• _Problem description_
Transcribe the full listing below exactly.

• _Task inputs_
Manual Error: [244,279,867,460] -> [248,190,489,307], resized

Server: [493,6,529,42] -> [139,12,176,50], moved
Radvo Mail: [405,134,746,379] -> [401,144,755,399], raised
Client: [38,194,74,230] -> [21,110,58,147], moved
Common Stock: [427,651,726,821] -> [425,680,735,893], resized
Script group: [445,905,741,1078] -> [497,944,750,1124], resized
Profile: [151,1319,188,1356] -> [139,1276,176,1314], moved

• _Reply to the exercise_
Manual Error: [244,279,867,460] -> [248,190,489,307], resized

Server: [493,6,529,42] -> [139,12,176,50], moved
Radvo Mail: [405,134,746,379] -> [401,144,755,399], raised
Client: [38,194,74,230] -> [21,110,58,147], moved
Common Stock: [427,651,726,821] -> [425,680,735,893], resized
Script group: [445,905,741,1078] -> [497,944,750,1124], resized
Profile: [151,1319,188,1356] -> [139,1276,176,1314], moved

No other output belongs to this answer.